**The request**
Find every line below that contains the word "What" and copy each of those lines. Case counts.

**Exercise data**
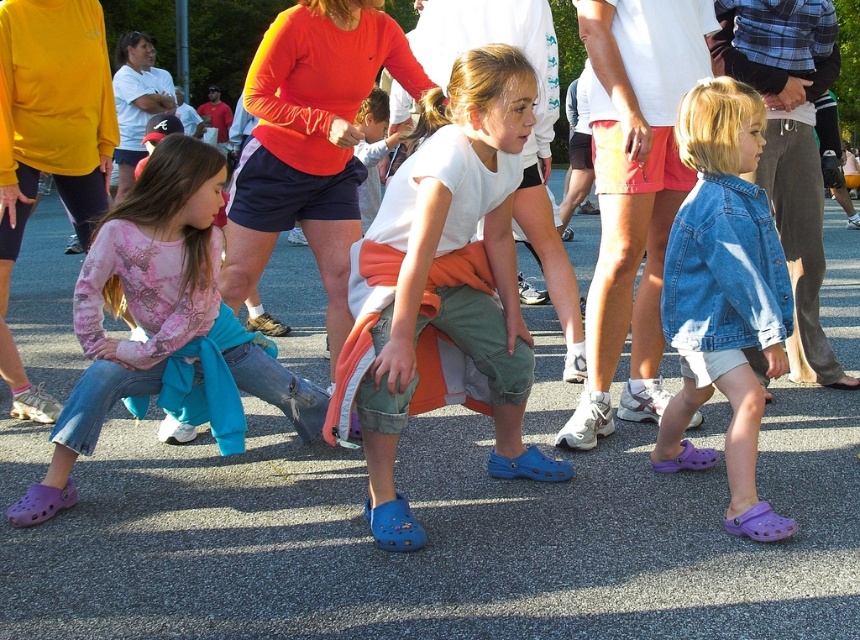
You are a photographer trying to capture a photo of the two children in the scene. The children are the white matte shirt at center and the purple croc shoes at lower left. Since you want to ensure both are in focus, you need to know their height difference. Which child is taller?

The white matte shirt at center is much taller than the purple croc shoes at lower left, so the child wearing the white matte shirt at center is taller.

You are a photographer standing at the center of the scene. You want to place your camera at a position that can capture both the purple croc shoes at lower left and the middle child in the frame. Based on their positions, where should you position your camera horizontally? Is it to the left, right, or centered between them?

The purple croc shoes at lower left are located at point 0.473 on the horizontal axis. Since the middle child is positioned centrally in the scene, the camera should be centered between them to ensure both are in frame.

You are a photographer trying to capture a group photo of the white matte shirt at center and the purple croc shoes at lower left. Since you want both subjects to be in the frame, which direction should you move your camera to include both?

The white matte shirt at center is to the right of purple croc shoes at lower left, so you should move your camera to the left to include both subjects in the frame.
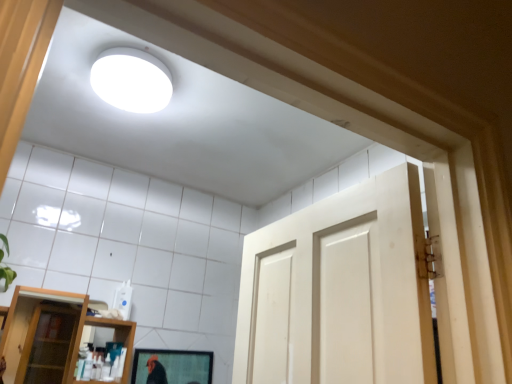
Question: Would you consider matte black mirror at lower center to be distant from transparent glass shelf at lower left?

Choices:
 (A) yes
 (B) no

Answer: (A)

Question: Is matte black mirror at lower center wider than transparent glass shelf at lower left?

Choices:
 (A) no
 (B) yes

Answer: (A)

Question: From a real-world perspective, is matte black mirror at lower center on transparent glass shelf at lower left?

Choices:
 (A) no
 (B) yes

Answer: (A)

Question: Considering the relative sizes of matte black mirror at lower center and transparent glass shelf at lower left in the image provided, is matte black mirror at lower center taller than transparent glass shelf at lower left?

Choices:
 (A) yes
 (B) no

Answer: (B)

Question: Can you confirm if matte black mirror at lower center is positioned to the right of transparent glass shelf at lower left?

Choices:
 (A) no
 (B) yes

Answer: (B)

Question: Is matte black mirror at lower center with transparent glass shelf at lower left?

Choices:
 (A) yes
 (B) no

Answer: (B)

Question: Is white matte light fixture at upper center far from transparent glass shelf at lower left?

Choices:
 (A) yes
 (B) no

Answer: (A)

Question: Can we say white matte light fixture at upper center lies outside transparent glass shelf at lower left?

Choices:
 (A) no
 (B) yes

Answer: (B)

Question: Is white matte light fixture at upper center smaller than transparent glass shelf at lower left?

Choices:
 (A) yes
 (B) no

Answer: (A)

Question: From a real-world perspective, does white matte light fixture at upper center stand above transparent glass shelf at lower left?

Choices:
 (A) yes
 (B) no

Answer: (A)

Question: From the image's perspective, is white matte light fixture at upper center on transparent glass shelf at lower left?

Choices:
 (A) yes
 (B) no

Answer: (A)

Question: Can you confirm if white matte light fixture at upper center is bigger than transparent glass shelf at lower left?

Choices:
 (A) yes
 (B) no

Answer: (B)

Question: Can you confirm if transparent glass shelf at lower left is bigger than matte black mirror at lower center?

Choices:
 (A) no
 (B) yes

Answer: (B)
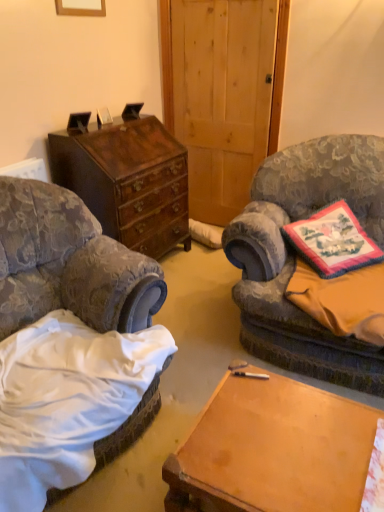
What do you see at coordinates (128, 181) in the screenshot?
I see `mahogany wood chest of drawers at left` at bounding box center [128, 181].

The image size is (384, 512). What do you see at coordinates (375, 475) in the screenshot?
I see `floral fabric sheet at lower right, which is counted as the second sheet, starting from the back` at bounding box center [375, 475].

Find the location of a particular element. The width and height of the screenshot is (384, 512). floral fabric sheet at lower right, the 2th sheet when ordered from top to bottom is located at coordinates (375, 475).

What is the approximate height of velvet floral chair at right, the 1th chair in the right-to-left sequence?

37.84 inches.

I want to click on wooden desk at center, so click(x=273, y=450).

Find the location of a particular element. embroidered fabric pillow at right is located at coordinates (333, 241).

Describe the element at coordinates (81, 7) in the screenshot. This screenshot has width=384, height=512. I see `wooden picture frame at upper center` at that location.

Where is `orange fabric pillow at right, the 2th sheet positioned from the bottom`? The width and height of the screenshot is (384, 512). orange fabric pillow at right, the 2th sheet positioned from the bottom is located at coordinates (342, 300).

Considering the sizes of wooden picture frame at upper center and velvet-patterned armchair at left, which is counted as the 1th chair, starting from the left, in the image, is wooden picture frame at upper center wider or thinner than velvet-patterned armchair at left, which is counted as the 1th chair, starting from the left,?

wooden picture frame at upper center is thinner than velvet-patterned armchair at left, which is counted as the 1th chair, starting from the left.

Are wooden picture frame at upper center and velvet-patterned armchair at left, which is counted as the 1th chair, starting from the left, located far from each other?

Yes, wooden picture frame at upper center is far from velvet-patterned armchair at left, which is counted as the 1th chair, starting from the left.

Considering the relative sizes of wooden picture frame at upper center and velvet-patterned armchair at left, which is counted as the 1th chair, starting from the left, in the image provided, is wooden picture frame at upper center smaller than velvet-patterned armchair at left, which is counted as the 1th chair, starting from the left,?

Yes, wooden picture frame at upper center is smaller than velvet-patterned armchair at left, which is counted as the 1th chair, starting from the left.

Is embroidered fabric pillow at right surrounding velvet floral chair at right, the 1th chair in the right-to-left sequence?

No, embroidered fabric pillow at right does not contain velvet floral chair at right, the 1th chair in the right-to-left sequence.

Considering the sizes of objects embroidered fabric pillow at right and velvet floral chair at right, the second chair in the left-to-right sequence, in the image provided, who is smaller, embroidered fabric pillow at right or velvet floral chair at right, the second chair in the left-to-right sequence,?

Smaller between the two is embroidered fabric pillow at right.

From a real-world perspective, is embroidered fabric pillow at right physically above velvet floral chair at right, the second chair in the left-to-right sequence?

Yes, from a real-world perspective, embroidered fabric pillow at right is over velvet floral chair at right, the second chair in the left-to-right sequence

Relative to velvet floral chair at right, the second chair in the left-to-right sequence, is embroidered fabric pillow at right in front or behind?

embroidered fabric pillow at right is behind velvet floral chair at right, the second chair in the left-to-right sequence.

Does velvet floral chair at right, the 1th chair in the right-to-left sequence, appear on the right side of velvet-patterned armchair at left, which appears as the 2th chair when viewed from the right?

Indeed, velvet floral chair at right, the 1th chair in the right-to-left sequence, is positioned on the right side of velvet-patterned armchair at left, which appears as the 2th chair when viewed from the right.

How far apart are velvet floral chair at right, the second chair in the left-to-right sequence, and velvet-patterned armchair at left, which appears as the 2th chair when viewed from the right?

30.73 inches.

From a real-world perspective, is velvet floral chair at right, the second chair in the left-to-right sequence, above or below velvet-patterned armchair at left, which appears as the 2th chair when viewed from the right?

velvet floral chair at right, the second chair in the left-to-right sequence, is above velvet-patterned armchair at left, which appears as the 2th chair when viewed from the right.

Is velvet floral chair at right, the second chair in the left-to-right sequence, oriented away from velvet-patterned armchair at left, which appears as the 2th chair when viewed from the right?

No, velvet-patterned armchair at left, which appears as the 2th chair when viewed from the right, is not at the back of velvet floral chair at right, the second chair in the left-to-right sequence.

This screenshot has height=512, width=384. Find the location of `picture frame behind the velvet-patterned armchair at left, which appears as the 2th chair when viewed from the right`. picture frame behind the velvet-patterned armchair at left, which appears as the 2th chair when viewed from the right is located at coordinates (81, 7).

Between point (58, 201) and point (102, 9), which one is positioned behind?

The point (102, 9) is farther from the camera.

Is velvet-patterned armchair at left, which is counted as the 1th chair, starting from the left, aimed at wooden picture frame at upper center?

**Solution to this exercise**
What do you see at coordinates (128, 181) in the screenshot?
The image size is (384, 512). What do you see at coordinates (375, 475) in the screenshot?
What is the approximate height of velvet floral chair at right, the 1th chair in the right-to-left sequence?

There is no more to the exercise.